- [WHAT TO PRODUCE] When the line containing "(324, 222) = (404, 174): green" appears in the data below, begin copying there and stop only after the line containing "(414, 464) = (418, 371): white".

Object state comparisons:
====

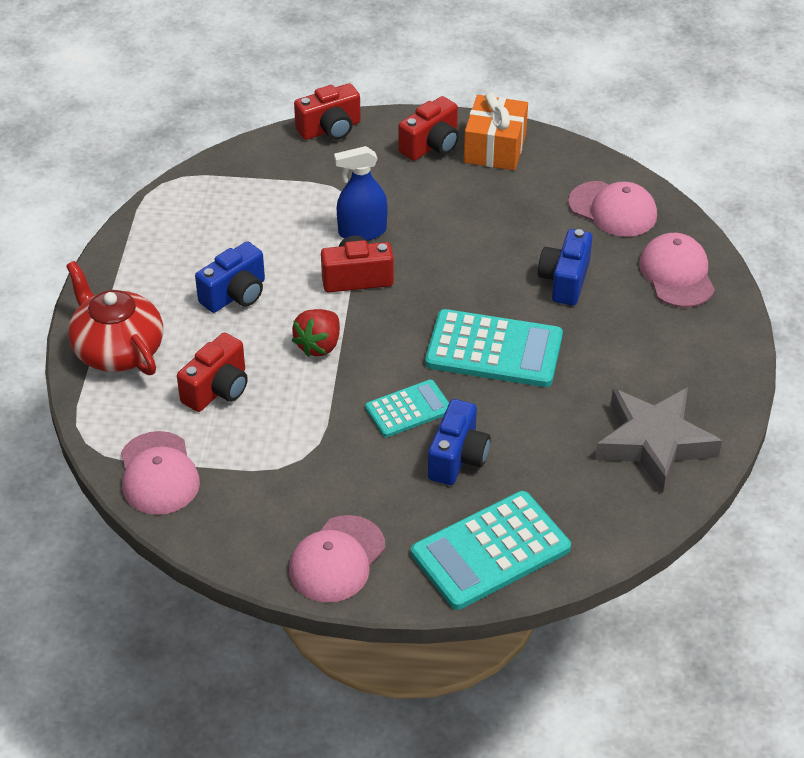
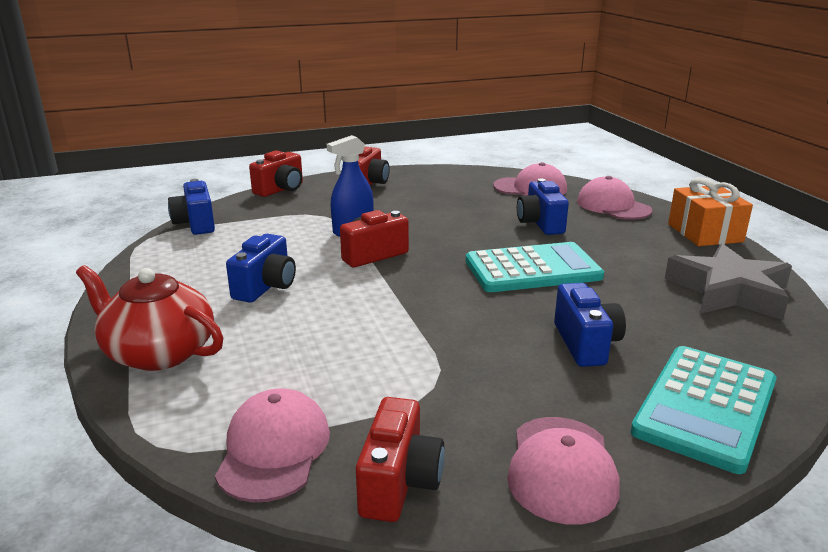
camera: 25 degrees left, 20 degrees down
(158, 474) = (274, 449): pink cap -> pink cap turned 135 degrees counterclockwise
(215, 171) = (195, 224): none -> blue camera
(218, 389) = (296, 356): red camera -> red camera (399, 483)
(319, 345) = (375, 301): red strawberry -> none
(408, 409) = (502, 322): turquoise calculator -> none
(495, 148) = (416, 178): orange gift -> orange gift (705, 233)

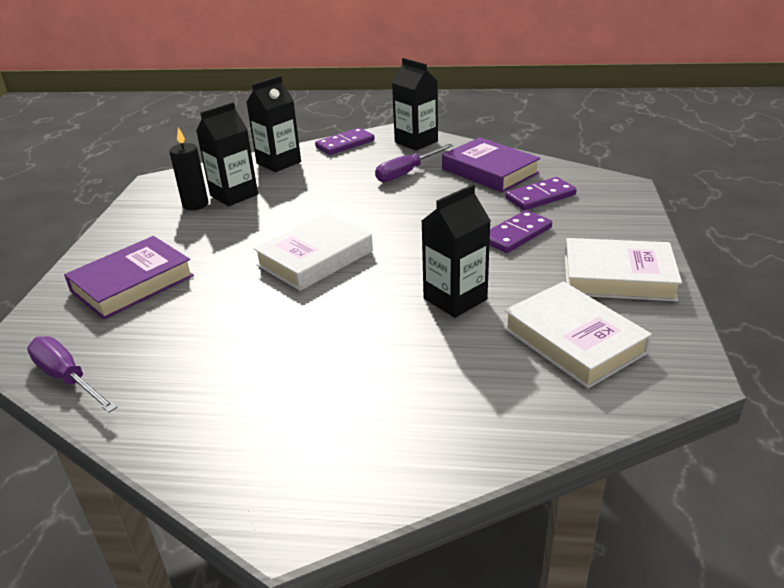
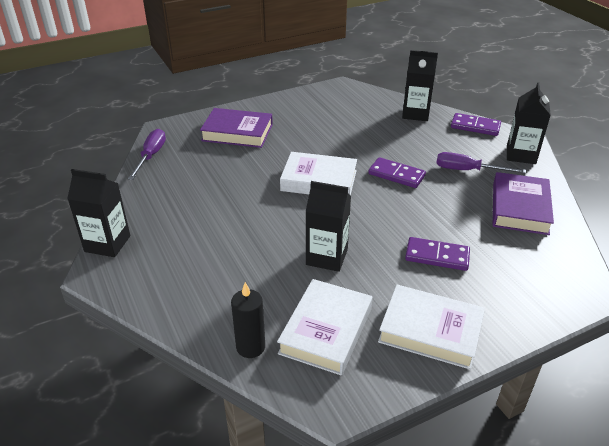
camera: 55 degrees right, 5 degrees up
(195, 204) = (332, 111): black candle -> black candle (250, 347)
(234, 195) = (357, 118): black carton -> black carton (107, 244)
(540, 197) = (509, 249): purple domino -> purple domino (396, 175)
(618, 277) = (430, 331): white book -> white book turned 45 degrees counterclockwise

====

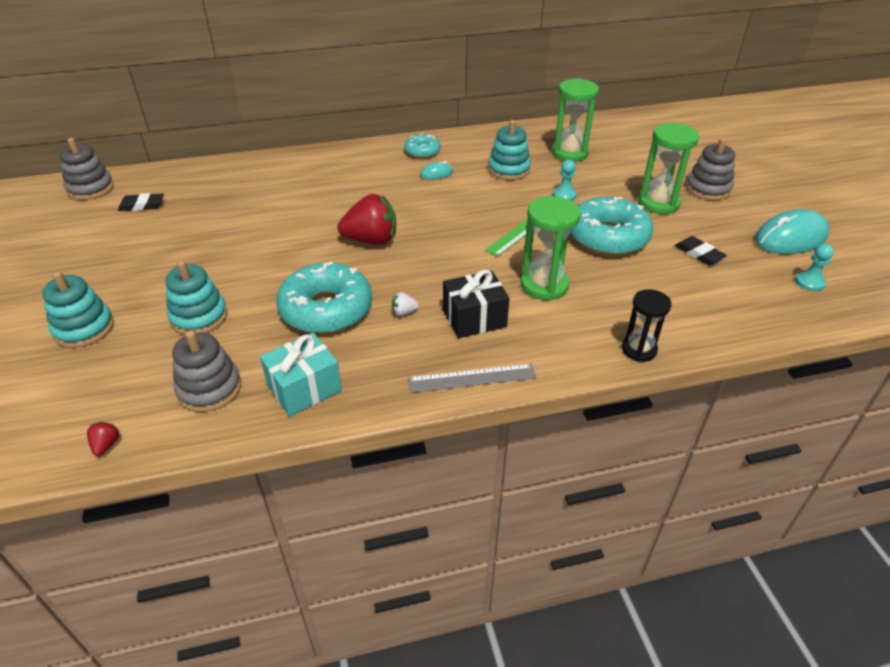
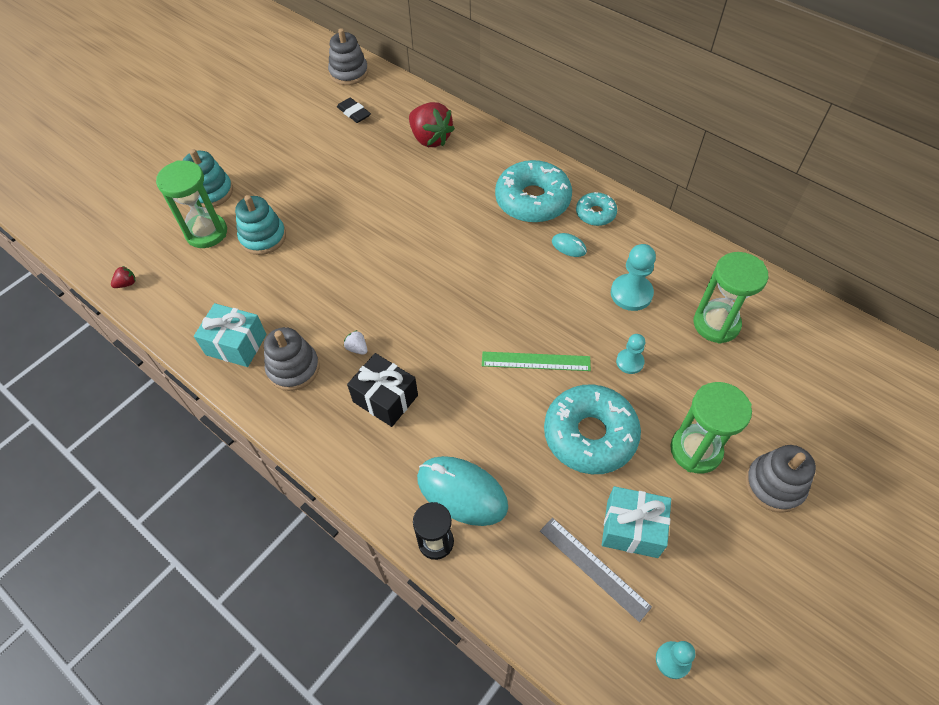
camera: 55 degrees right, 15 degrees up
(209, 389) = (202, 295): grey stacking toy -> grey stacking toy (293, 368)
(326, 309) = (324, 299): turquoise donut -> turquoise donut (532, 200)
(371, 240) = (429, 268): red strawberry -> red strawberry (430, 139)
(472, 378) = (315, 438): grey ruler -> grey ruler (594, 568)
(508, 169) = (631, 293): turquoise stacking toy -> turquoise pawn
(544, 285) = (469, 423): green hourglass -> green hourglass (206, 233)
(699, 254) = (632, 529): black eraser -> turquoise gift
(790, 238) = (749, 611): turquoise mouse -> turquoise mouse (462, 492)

====

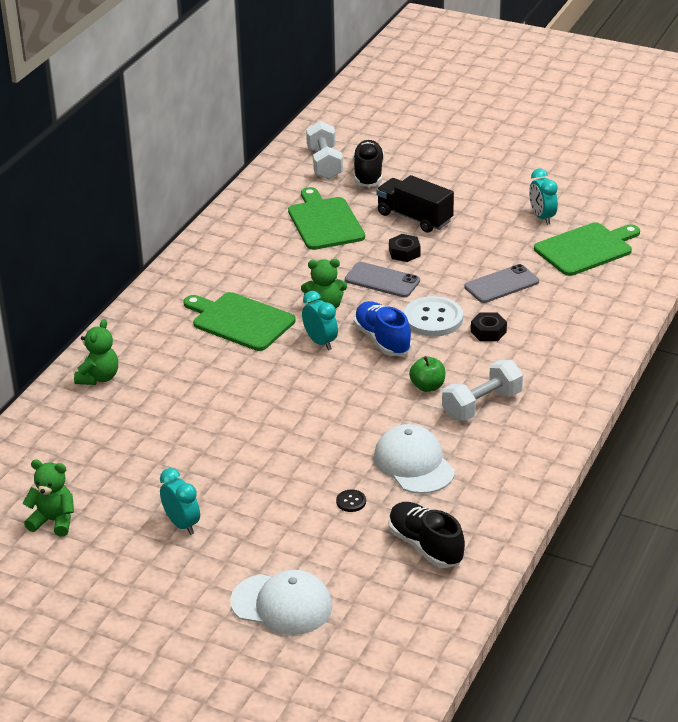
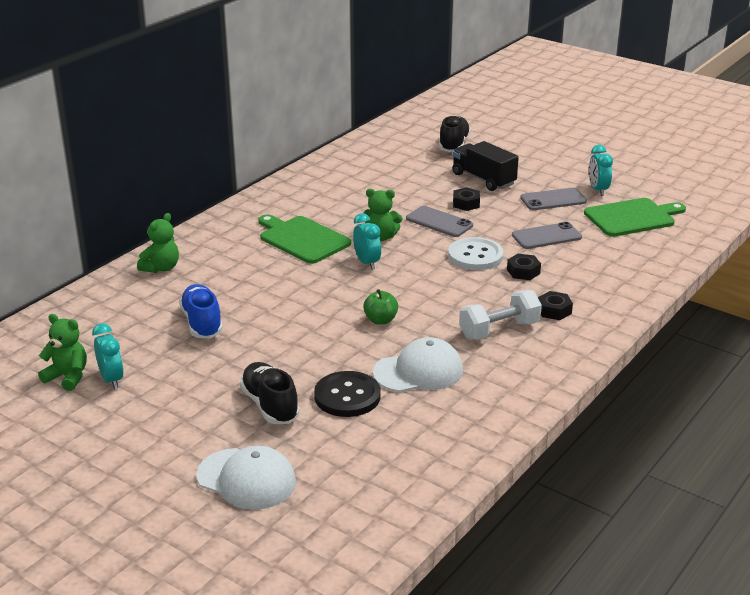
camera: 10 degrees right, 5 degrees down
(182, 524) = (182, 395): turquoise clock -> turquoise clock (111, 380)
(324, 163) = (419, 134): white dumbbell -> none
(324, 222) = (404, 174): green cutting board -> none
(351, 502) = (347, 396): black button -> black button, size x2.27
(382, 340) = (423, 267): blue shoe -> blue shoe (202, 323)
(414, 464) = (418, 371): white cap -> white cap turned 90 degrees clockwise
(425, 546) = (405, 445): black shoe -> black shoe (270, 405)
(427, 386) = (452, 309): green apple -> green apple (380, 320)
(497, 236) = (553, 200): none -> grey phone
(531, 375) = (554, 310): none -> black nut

====

- [TASK SOLUTION]
(324, 222) = (404, 174): green cutting board -> none
(351, 502) = (347, 396): black button -> black button, size x2.27
(382, 340) = (423, 267): blue shoe -> blue shoe (202, 323)
(414, 464) = (418, 371): white cap -> white cap turned 90 degrees clockwise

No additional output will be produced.